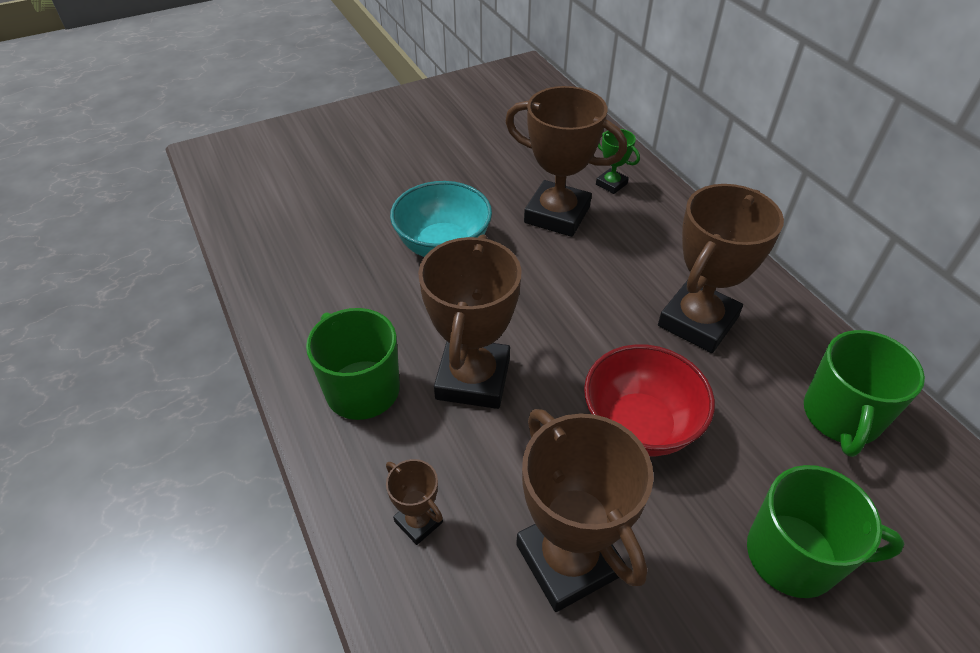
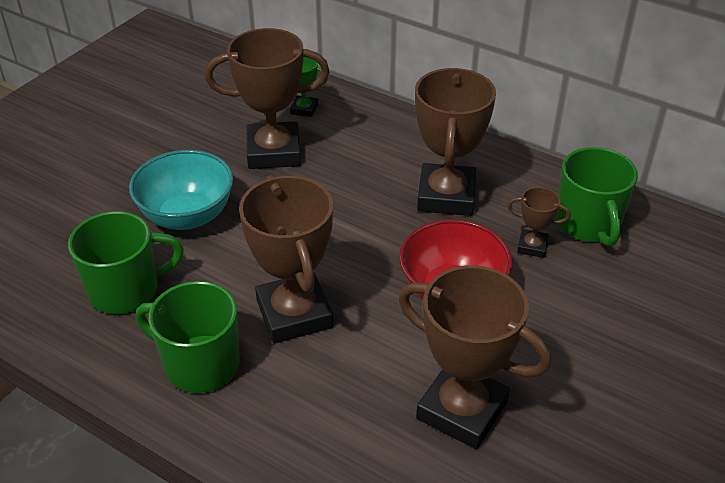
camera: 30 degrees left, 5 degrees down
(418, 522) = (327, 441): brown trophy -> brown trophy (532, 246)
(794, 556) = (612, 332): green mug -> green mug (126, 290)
____________________
• REQUIRED WORK: Reproduce the material above exactly but drop all images.

• TASK SOLUTION:
camera: 30 degrees left, 5 degrees down
(418, 522) = (327, 441): brown trophy -> brown trophy (532, 246)
(794, 556) = (612, 332): green mug -> green mug (126, 290)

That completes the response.